## What you have to do
Begin at the line with "(442, 356) = (737, 307): green" and write out every line after it, exactly, through the last line below, adding nothing.

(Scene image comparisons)

[Start of section]

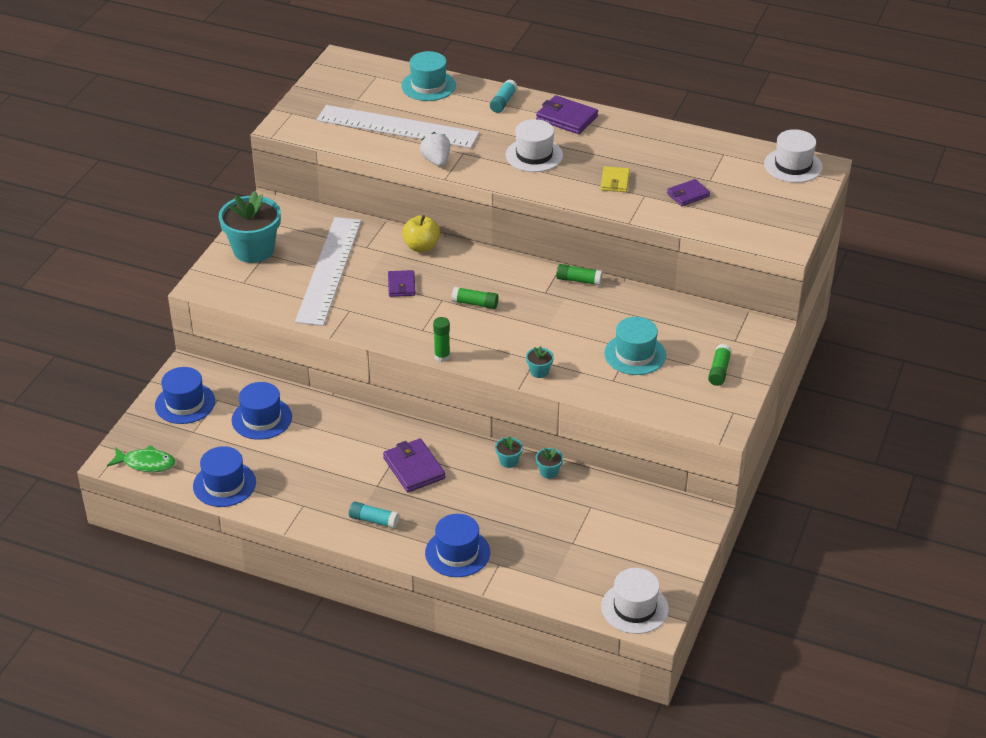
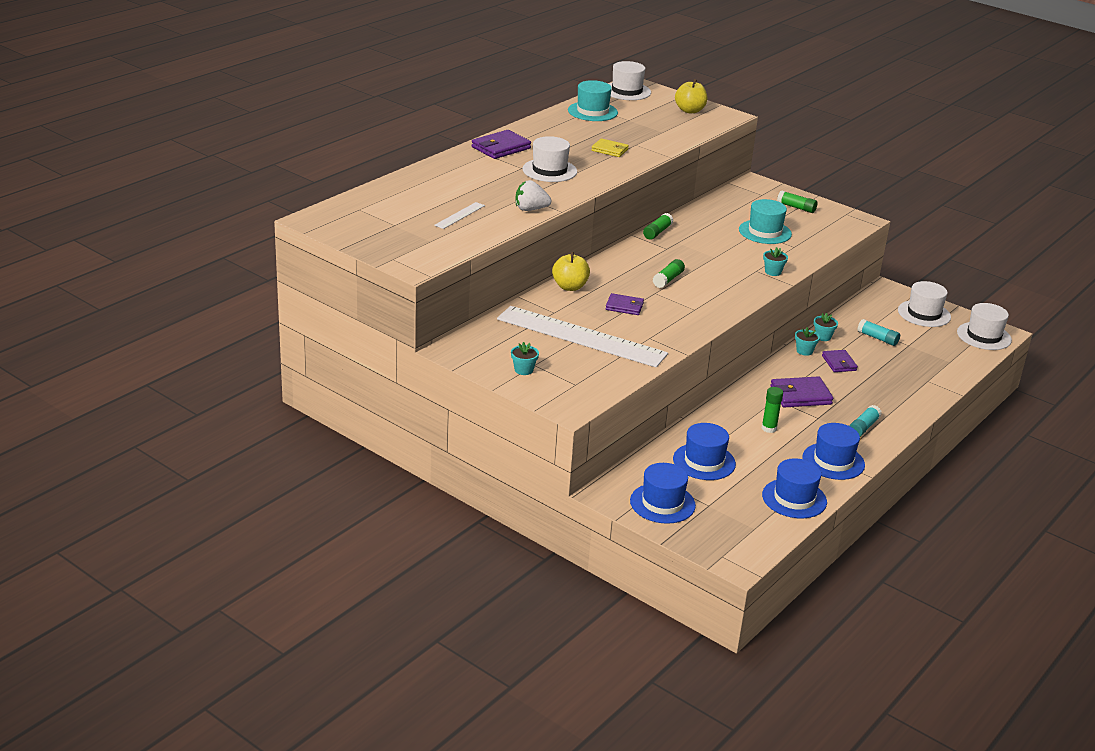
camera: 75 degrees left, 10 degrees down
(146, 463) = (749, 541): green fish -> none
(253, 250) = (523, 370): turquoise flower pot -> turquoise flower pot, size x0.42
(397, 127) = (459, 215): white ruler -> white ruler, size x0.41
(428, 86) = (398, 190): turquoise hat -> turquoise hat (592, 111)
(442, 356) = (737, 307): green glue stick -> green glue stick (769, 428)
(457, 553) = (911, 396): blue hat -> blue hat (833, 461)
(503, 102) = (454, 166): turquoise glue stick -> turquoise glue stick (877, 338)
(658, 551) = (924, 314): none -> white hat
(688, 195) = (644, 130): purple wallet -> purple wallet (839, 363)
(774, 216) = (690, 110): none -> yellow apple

[End of section]

## Exercise result
(442, 356) = (737, 307): green glue stick -> green glue stick (769, 428)
(457, 553) = (911, 396): blue hat -> blue hat (833, 461)
(503, 102) = (454, 166): turquoise glue stick -> turquoise glue stick (877, 338)
(658, 551) = (924, 314): none -> white hat
(688, 195) = (644, 130): purple wallet -> purple wallet (839, 363)
(774, 216) = (690, 110): none -> yellow apple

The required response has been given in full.